══ Input ══
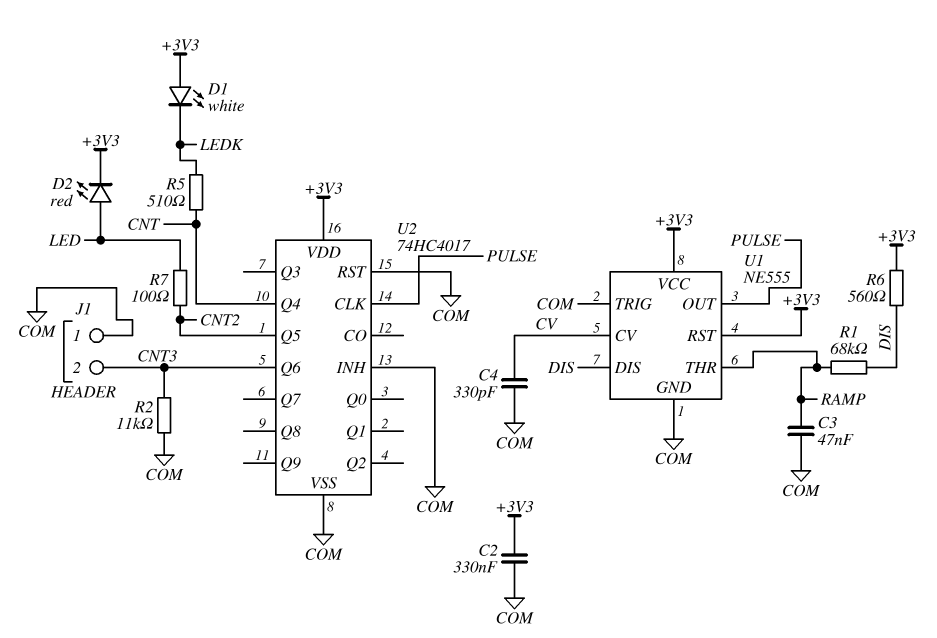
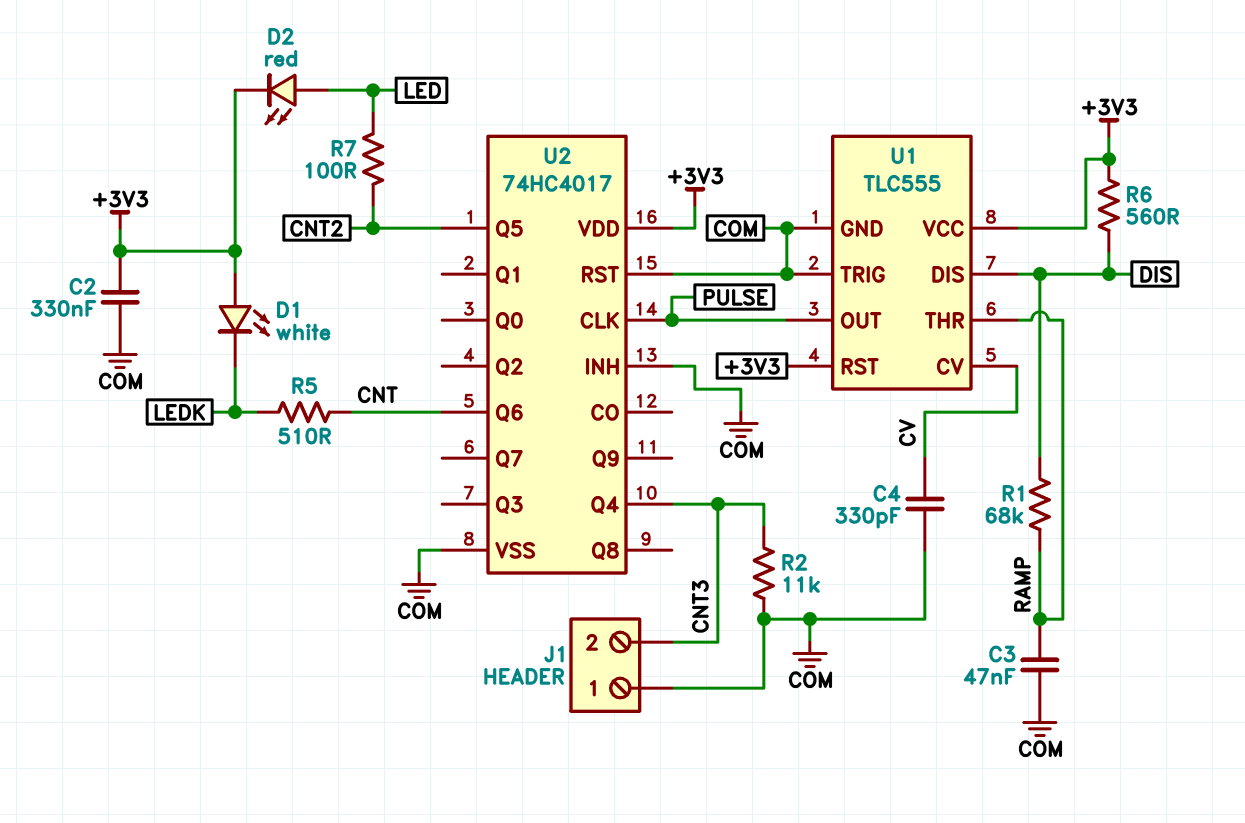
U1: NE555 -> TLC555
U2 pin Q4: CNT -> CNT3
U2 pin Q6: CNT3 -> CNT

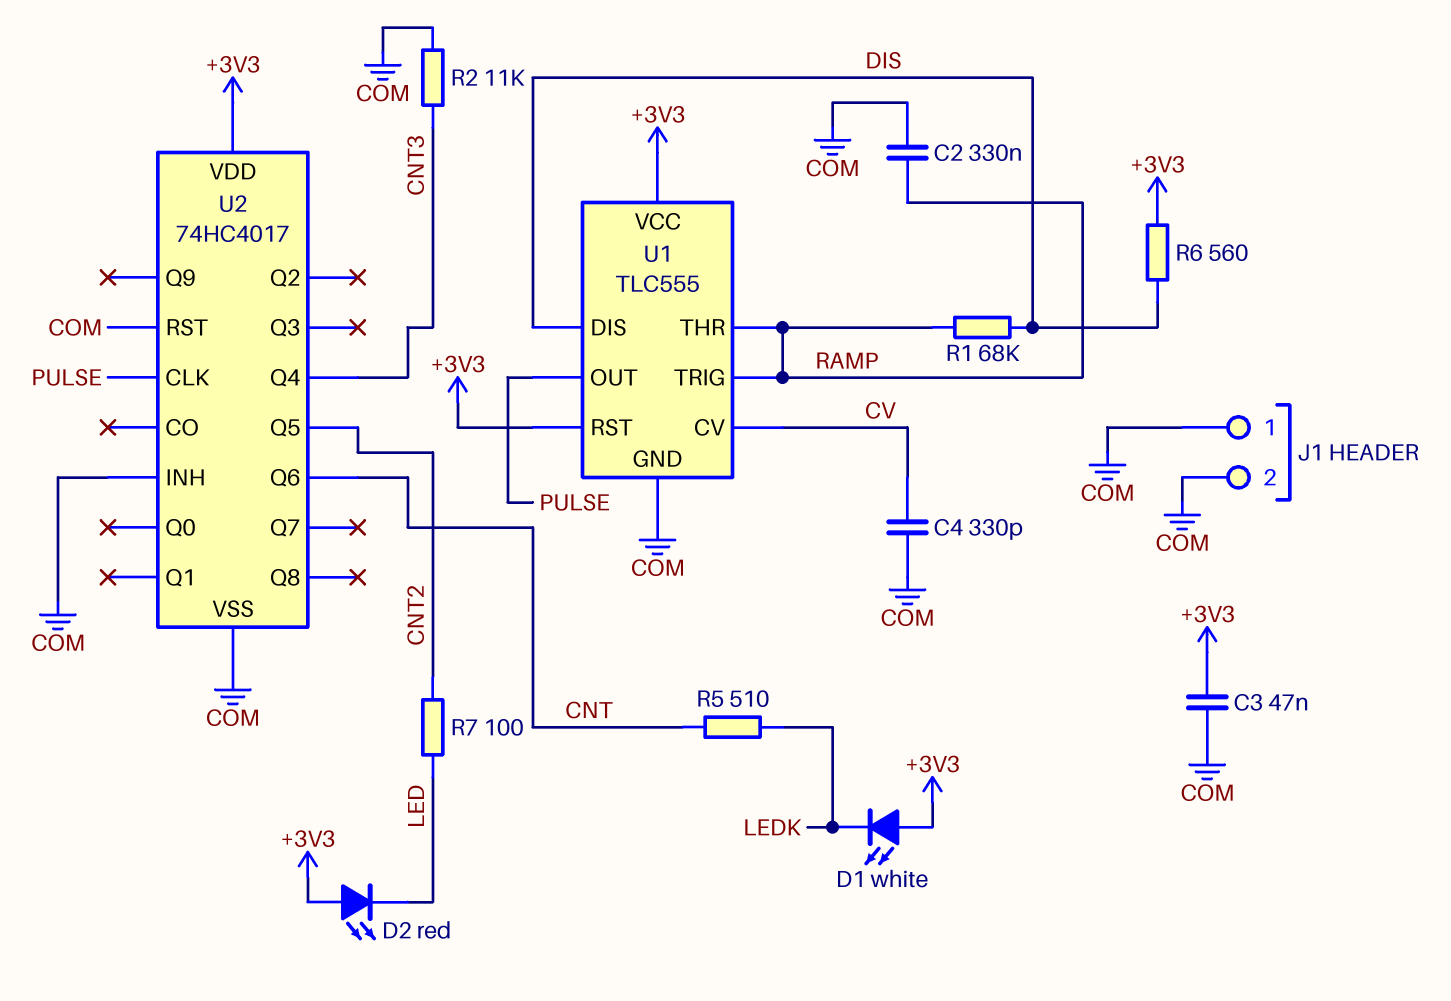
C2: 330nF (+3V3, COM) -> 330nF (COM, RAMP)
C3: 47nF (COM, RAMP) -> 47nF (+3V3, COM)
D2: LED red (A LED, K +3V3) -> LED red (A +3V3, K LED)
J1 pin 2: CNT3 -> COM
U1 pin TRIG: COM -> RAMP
═══
══ Input ══
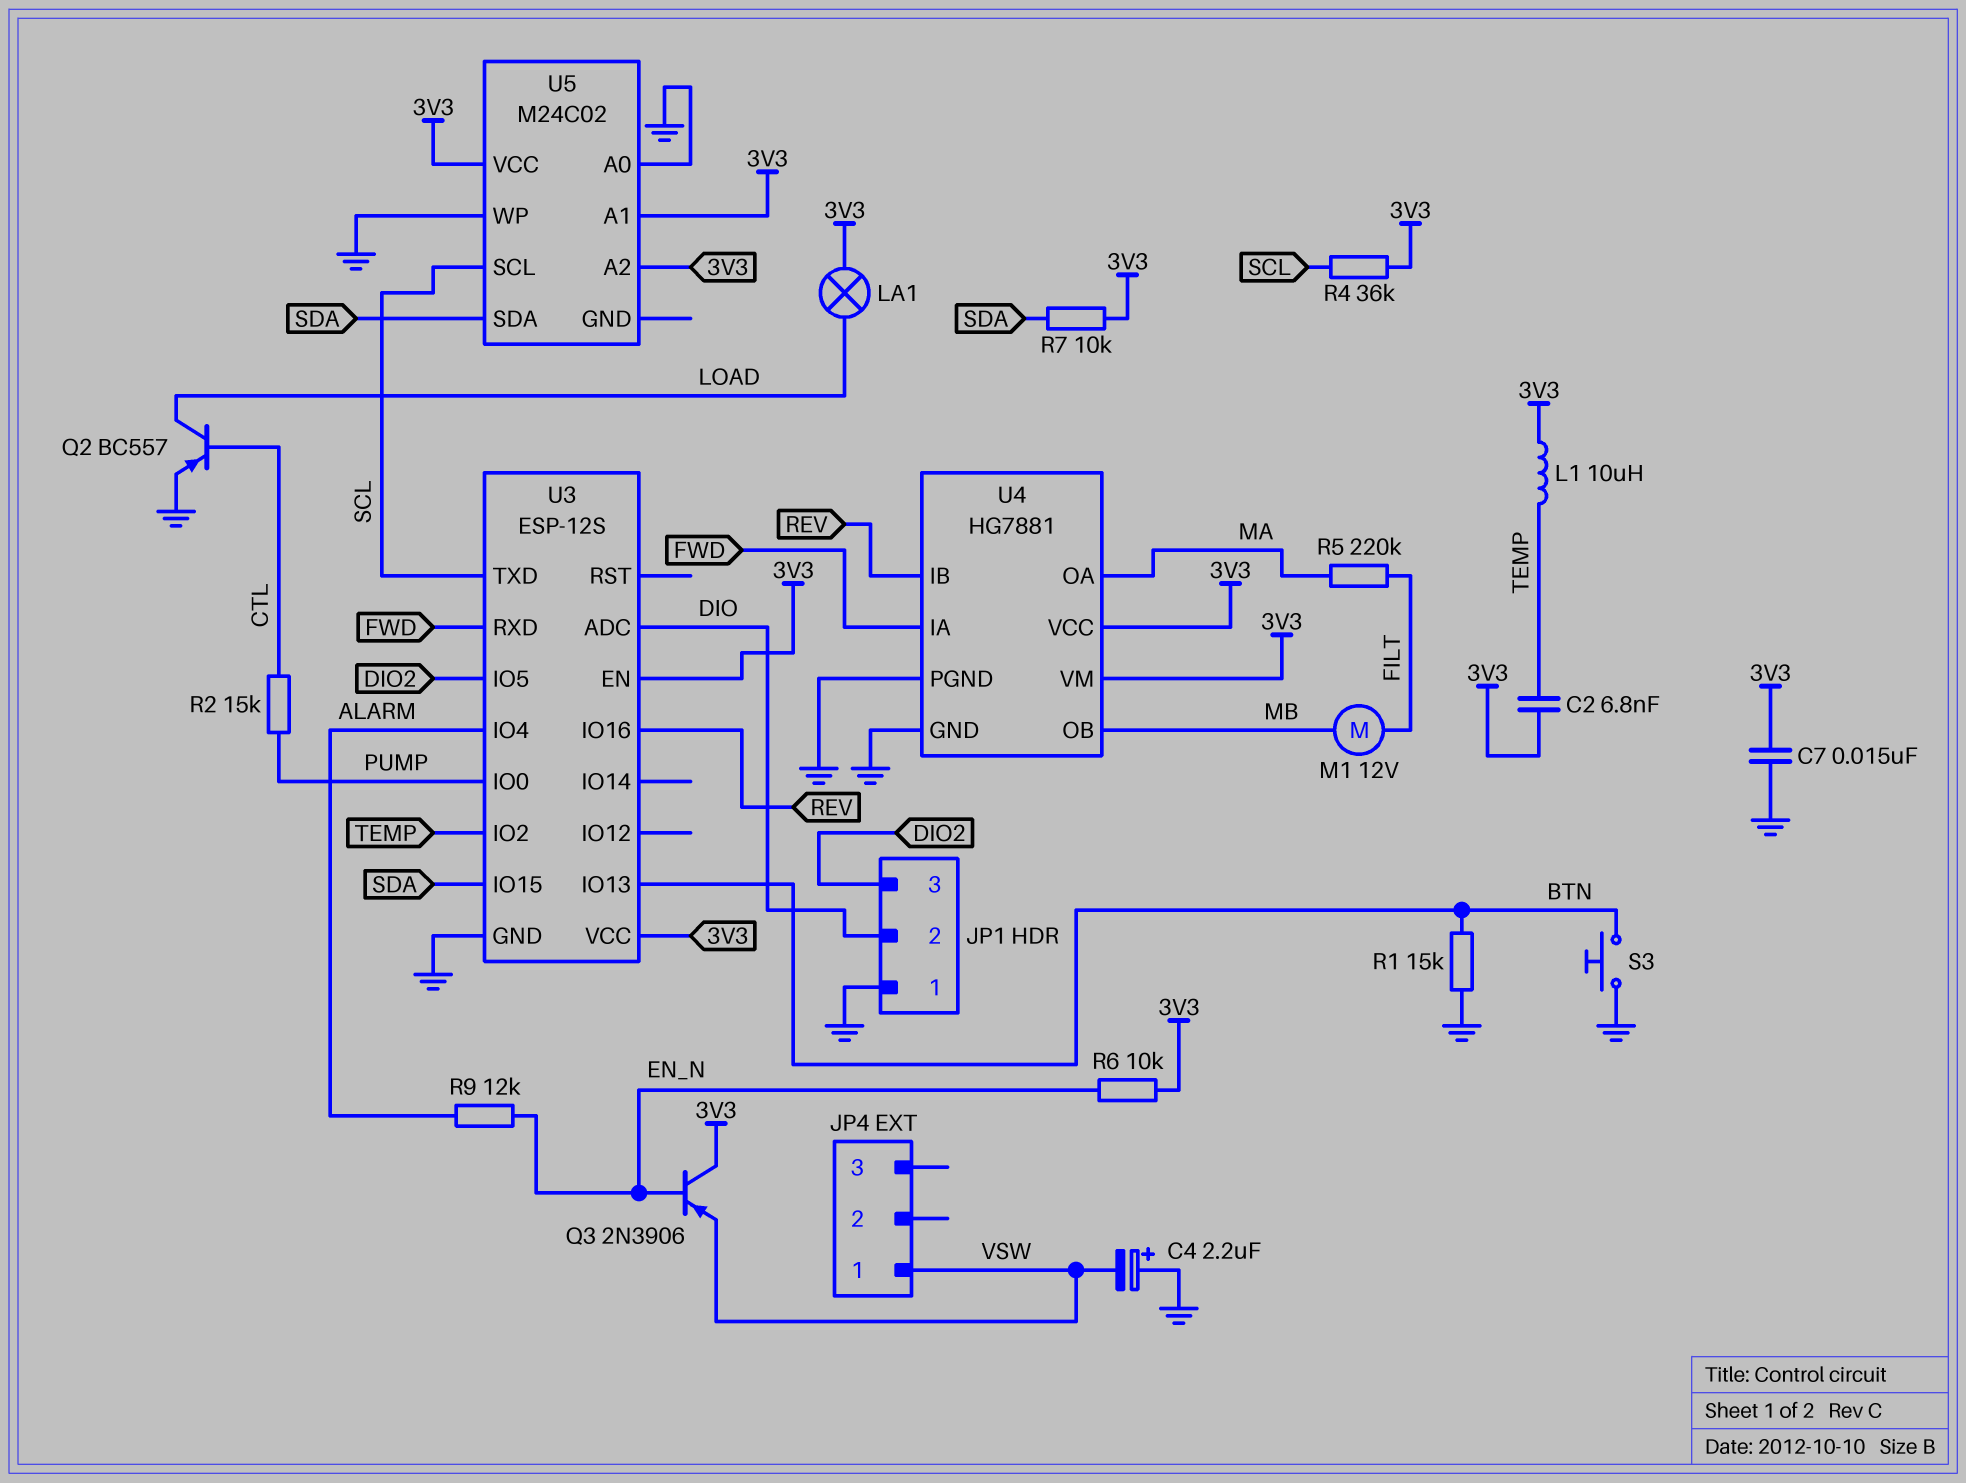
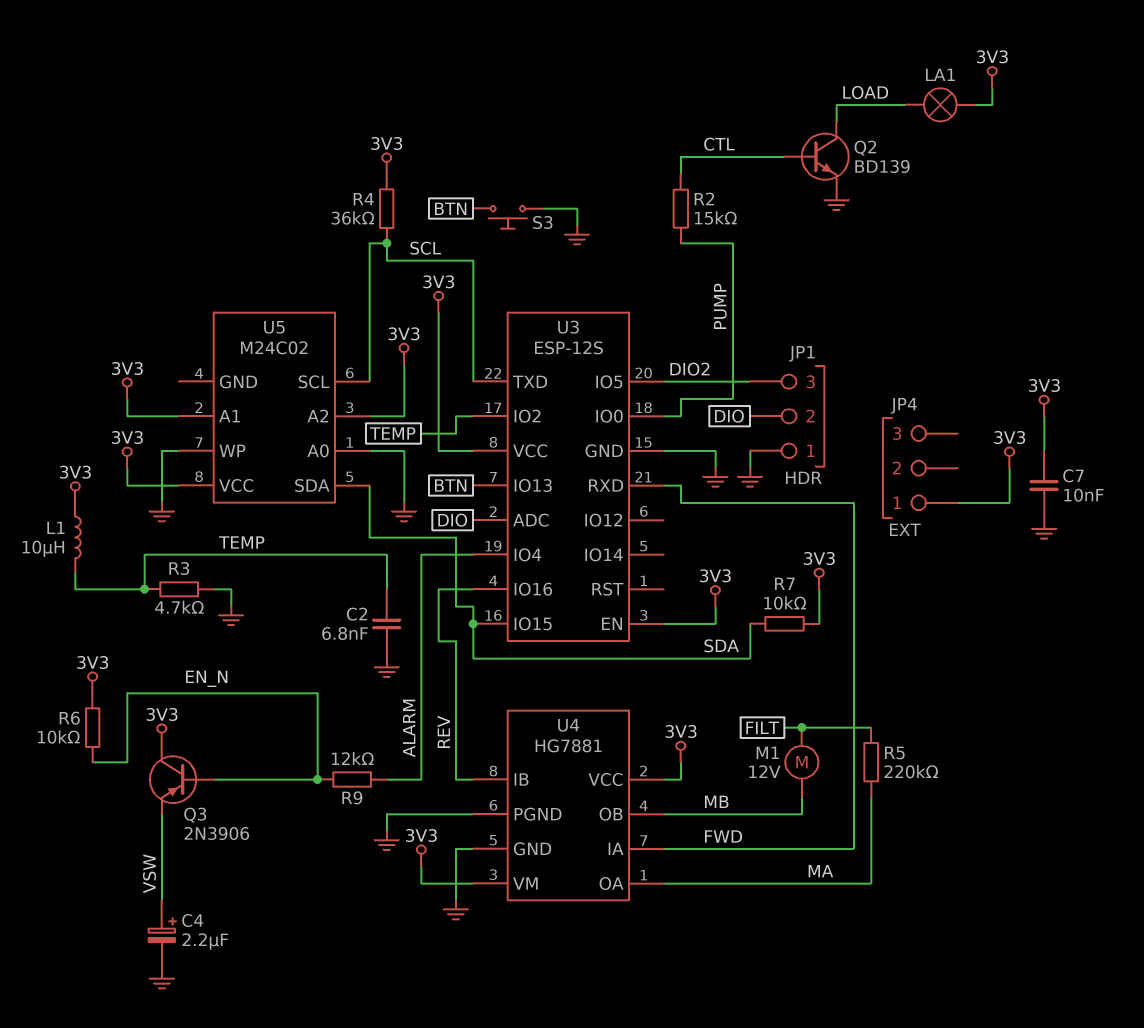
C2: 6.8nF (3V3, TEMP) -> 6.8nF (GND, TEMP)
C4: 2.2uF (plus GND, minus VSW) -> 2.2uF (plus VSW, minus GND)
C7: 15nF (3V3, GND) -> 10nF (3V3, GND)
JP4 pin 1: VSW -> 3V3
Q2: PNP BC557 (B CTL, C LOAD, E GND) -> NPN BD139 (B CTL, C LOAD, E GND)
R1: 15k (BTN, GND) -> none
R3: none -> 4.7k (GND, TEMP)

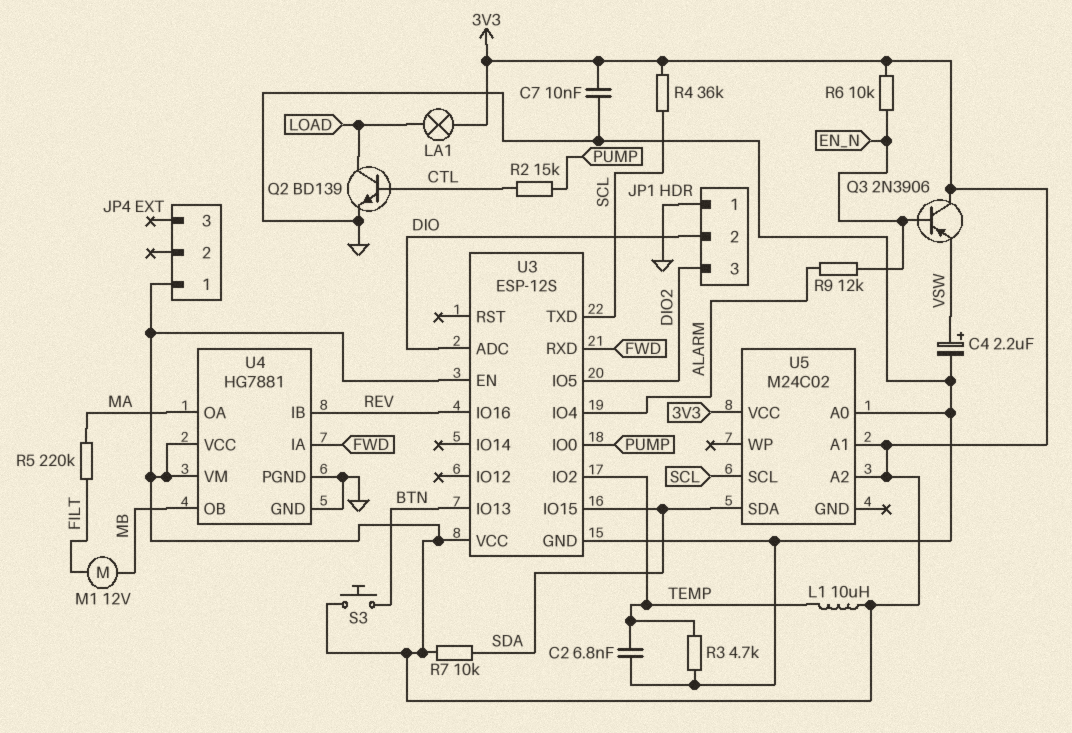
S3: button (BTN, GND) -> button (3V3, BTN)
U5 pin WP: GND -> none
═══
[What is required] Range to copy from the records above: the line containing "U2 pin Q6: CNT3 -> CNT" to the line containing "U1 pin TRIG: COM -> RAMP", both included. Output those lines exactly and only those, skipping pictures.

[Solution to this exercise]
U2 pin Q6: CNT3 -> CNT

C2: 330nF (+3V3, COM) -> 330nF (COM, RAMP)
C3: 47nF (COM, RAMP) -> 47nF (+3V3, COM)
D2: LED red (A LED, K +3V3) -> LED red (A +3V3, K LED)
J1 pin 2: CNT3 -> COM
U1 pin TRIG: COM -> RAMP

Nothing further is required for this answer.